Aim of the task –
The result should be an exact copy of the entries that follow, with no pictures included.

Extracted material –

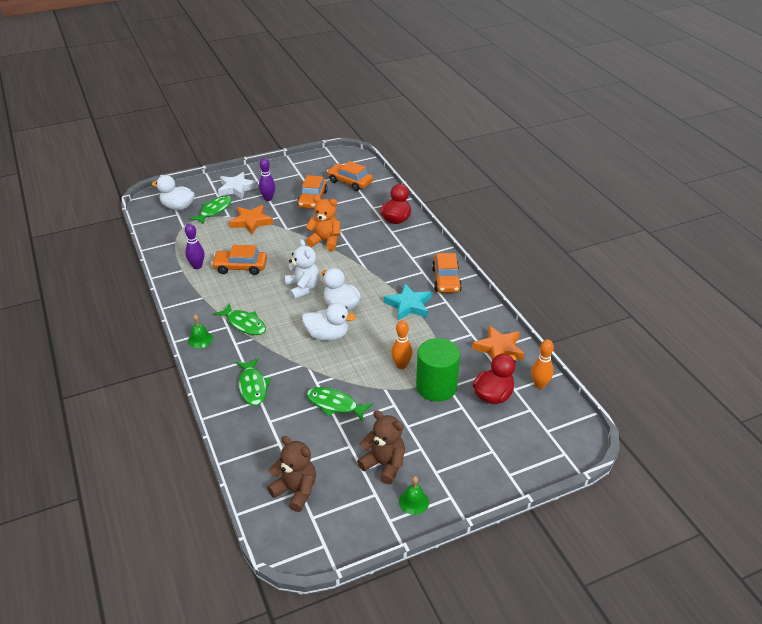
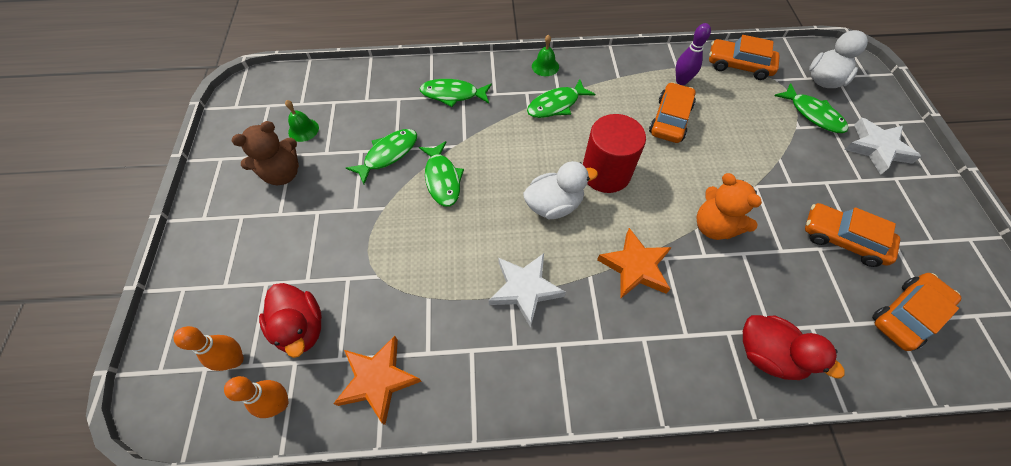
camera: 110 degrees right, 20 degrees up
(251, 222) = (778, 149): orange star -> orange star (635, 267)
(268, 198) = (845, 181): purple bowling pin -> none
(295, 491) = (303, 100): brown teddy bear -> none
(303, 288) = (606, 173): white teddy bear -> red cylinder
(325, 241) = (714, 226): orange teddy bear -> orange teddy bear turned 105 degrees clockwise
(327, 335) = (503, 176): white duck -> none
(344, 366) = (442, 179): none -> green fish
(401, 365) = (412, 238): orange bowling pin -> orange bowling pin (235, 360)
(408, 305) = (525, 289): turquoise star -> white star
(413, 501) = (223, 184): green bell -> green bell (303, 130)
(436, 387) = (355, 264): green cylinder -> none
(446, 280) = (567, 370): orange car -> orange car (739, 65)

Solution –
camera: 110 degrees right, 20 degrees up
(251, 222) = (778, 149): orange star -> orange star (635, 267)
(268, 198) = (845, 181): purple bowling pin -> none
(295, 491) = (303, 100): brown teddy bear -> none
(303, 288) = (606, 173): white teddy bear -> red cylinder
(325, 241) = (714, 226): orange teddy bear -> orange teddy bear turned 105 degrees clockwise
(327, 335) = (503, 176): white duck -> none
(344, 366) = (442, 179): none -> green fish
(401, 365) = (412, 238): orange bowling pin -> orange bowling pin (235, 360)
(408, 305) = (525, 289): turquoise star -> white star
(413, 501) = (223, 184): green bell -> green bell (303, 130)
(436, 387) = (355, 264): green cylinder -> none
(446, 280) = (567, 370): orange car -> orange car (739, 65)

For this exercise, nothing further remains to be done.